**Task input:**
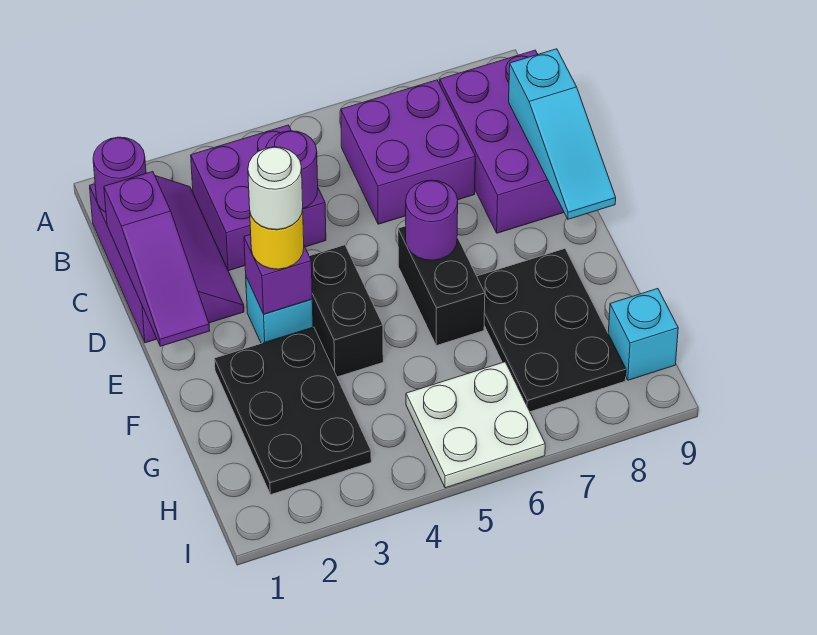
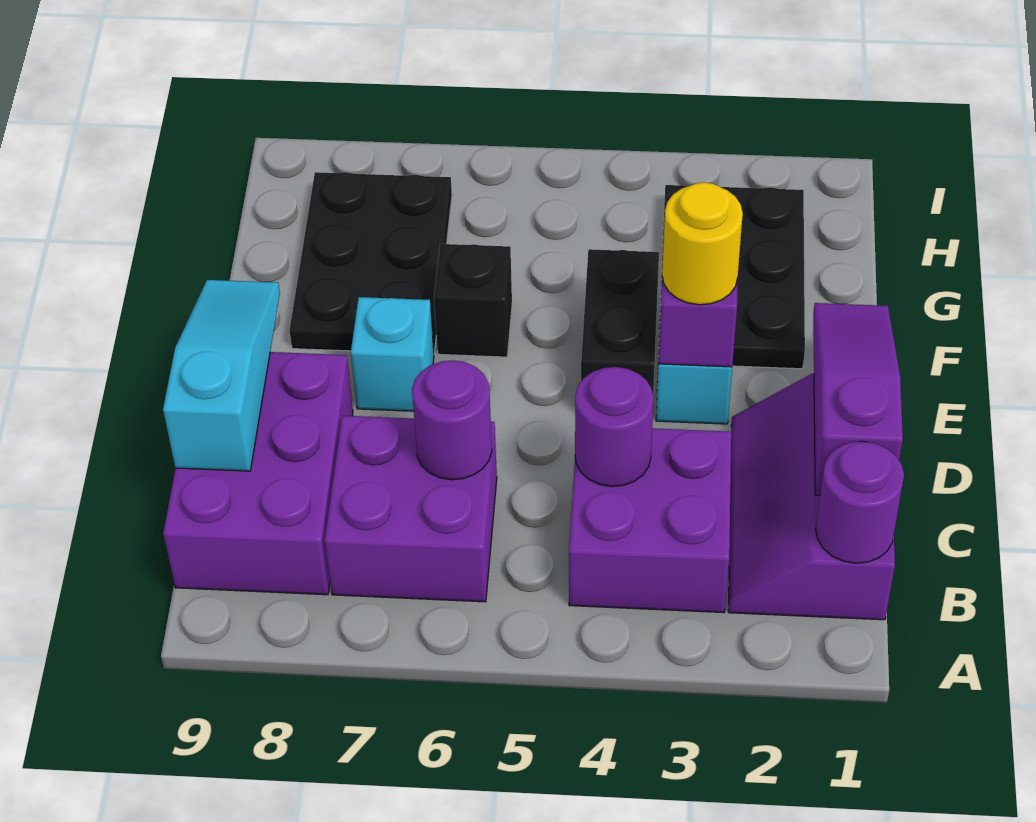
white round brick E3 level 4 -> none
black brick E6:F6 level 1 -> black brick F6 level 1
purple round brick E6 level 2 -> purple round brick C6 level 2
white plate H5:I6 level 1 -> none
cyan brick H9 level 1 -> cyan brick E7 level 1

**The task:** Your task is to reproduce all of the material exactly. The pictures stay out.

**Solution:**
white round brick E3 level 4 -> none
black brick E6:F6 level 1 -> black brick F6 level 1
purple round brick E6 level 2 -> purple round brick C6 level 2
white plate H5:I6 level 1 -> none
cyan brick H9 level 1 -> cyan brick E7 level 1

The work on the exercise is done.